### Records to process
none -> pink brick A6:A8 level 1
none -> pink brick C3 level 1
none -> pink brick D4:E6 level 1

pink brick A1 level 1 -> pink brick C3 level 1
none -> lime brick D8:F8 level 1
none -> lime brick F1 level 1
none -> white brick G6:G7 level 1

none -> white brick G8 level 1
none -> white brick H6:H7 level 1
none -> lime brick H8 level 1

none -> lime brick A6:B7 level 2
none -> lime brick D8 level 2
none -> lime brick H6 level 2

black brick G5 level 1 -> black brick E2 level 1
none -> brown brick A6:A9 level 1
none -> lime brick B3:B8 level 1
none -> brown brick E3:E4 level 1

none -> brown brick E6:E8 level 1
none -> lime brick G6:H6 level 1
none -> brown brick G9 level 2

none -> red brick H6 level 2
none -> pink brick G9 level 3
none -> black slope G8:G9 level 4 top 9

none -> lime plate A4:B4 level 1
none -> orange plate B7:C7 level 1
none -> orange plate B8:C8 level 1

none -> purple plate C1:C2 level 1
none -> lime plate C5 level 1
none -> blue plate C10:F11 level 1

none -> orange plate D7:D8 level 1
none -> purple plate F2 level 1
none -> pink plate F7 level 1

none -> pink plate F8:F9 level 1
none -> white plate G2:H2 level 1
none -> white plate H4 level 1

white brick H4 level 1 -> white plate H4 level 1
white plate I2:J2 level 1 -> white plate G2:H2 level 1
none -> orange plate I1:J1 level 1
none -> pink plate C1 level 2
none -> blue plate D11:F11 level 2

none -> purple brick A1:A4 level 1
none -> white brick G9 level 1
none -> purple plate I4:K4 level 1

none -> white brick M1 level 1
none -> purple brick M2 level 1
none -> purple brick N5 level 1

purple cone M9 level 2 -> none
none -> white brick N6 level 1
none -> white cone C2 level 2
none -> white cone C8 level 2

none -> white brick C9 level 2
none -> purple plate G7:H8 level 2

### Problem to solve
Identify the lines in the entries above that contain "blue", then copy them out.

### Exercise result
none -> blue plate C10:F11 level 1
none -> blue plate D11:F11 level 2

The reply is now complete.